• BRIEF:
Using the entries below, transcribe exactly the line containing "L5: none -> 470uH (LINE3, SIG)" and each line that follows it to the end.

• DATA LISTING:
►

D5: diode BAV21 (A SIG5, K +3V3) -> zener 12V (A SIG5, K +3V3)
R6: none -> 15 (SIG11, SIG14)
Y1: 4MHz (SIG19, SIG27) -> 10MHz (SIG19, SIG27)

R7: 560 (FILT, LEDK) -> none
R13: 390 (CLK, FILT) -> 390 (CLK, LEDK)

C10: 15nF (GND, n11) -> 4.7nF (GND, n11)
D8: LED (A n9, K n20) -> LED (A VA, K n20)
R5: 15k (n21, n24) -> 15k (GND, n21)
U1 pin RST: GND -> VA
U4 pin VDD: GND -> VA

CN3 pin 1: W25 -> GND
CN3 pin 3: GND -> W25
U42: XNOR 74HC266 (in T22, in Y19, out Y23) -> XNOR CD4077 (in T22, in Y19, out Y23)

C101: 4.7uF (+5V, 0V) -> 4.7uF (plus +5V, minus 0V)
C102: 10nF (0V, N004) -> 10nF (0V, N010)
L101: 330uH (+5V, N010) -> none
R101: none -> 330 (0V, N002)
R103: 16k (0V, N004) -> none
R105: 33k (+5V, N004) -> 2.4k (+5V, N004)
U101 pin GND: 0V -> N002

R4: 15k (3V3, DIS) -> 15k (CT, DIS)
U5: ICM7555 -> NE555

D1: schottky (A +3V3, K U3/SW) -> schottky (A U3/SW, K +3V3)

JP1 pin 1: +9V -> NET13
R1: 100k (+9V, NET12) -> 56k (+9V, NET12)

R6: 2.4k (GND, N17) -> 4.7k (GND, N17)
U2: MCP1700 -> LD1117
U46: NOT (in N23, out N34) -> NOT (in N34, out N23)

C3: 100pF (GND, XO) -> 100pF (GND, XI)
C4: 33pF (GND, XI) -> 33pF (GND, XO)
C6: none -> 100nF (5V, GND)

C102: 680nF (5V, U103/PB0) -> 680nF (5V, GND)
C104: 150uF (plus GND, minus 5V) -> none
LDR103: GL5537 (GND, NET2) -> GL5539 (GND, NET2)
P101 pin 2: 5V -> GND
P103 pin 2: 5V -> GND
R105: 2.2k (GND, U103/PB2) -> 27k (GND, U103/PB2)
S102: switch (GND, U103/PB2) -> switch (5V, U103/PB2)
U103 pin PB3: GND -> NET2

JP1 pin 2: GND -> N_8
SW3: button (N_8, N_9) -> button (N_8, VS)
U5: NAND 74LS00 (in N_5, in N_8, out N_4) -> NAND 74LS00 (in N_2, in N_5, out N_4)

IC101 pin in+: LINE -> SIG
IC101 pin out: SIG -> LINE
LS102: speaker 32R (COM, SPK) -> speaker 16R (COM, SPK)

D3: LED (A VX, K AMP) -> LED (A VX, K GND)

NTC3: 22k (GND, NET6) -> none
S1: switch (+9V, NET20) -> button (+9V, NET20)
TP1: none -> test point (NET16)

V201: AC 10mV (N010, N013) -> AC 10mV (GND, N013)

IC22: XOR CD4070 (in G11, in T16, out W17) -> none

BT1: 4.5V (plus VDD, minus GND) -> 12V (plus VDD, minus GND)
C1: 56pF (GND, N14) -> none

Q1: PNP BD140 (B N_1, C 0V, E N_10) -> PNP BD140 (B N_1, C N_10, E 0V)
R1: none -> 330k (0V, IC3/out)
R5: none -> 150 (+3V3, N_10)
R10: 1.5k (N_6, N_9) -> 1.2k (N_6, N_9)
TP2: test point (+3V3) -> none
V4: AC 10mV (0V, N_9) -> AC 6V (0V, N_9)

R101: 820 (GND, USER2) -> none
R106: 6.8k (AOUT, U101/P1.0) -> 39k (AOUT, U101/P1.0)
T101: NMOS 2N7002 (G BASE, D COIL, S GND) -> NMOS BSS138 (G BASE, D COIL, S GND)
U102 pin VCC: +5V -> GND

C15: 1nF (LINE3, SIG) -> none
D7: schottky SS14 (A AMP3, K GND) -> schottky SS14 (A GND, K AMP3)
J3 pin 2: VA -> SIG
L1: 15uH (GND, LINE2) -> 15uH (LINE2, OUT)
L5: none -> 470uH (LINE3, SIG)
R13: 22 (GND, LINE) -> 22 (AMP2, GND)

◄

• RESULT OF THIS EXERCISE:
L5: none -> 470uH (LINE3, SIG)
R13: 22 (GND, LINE) -> 22 (AMP2, GND)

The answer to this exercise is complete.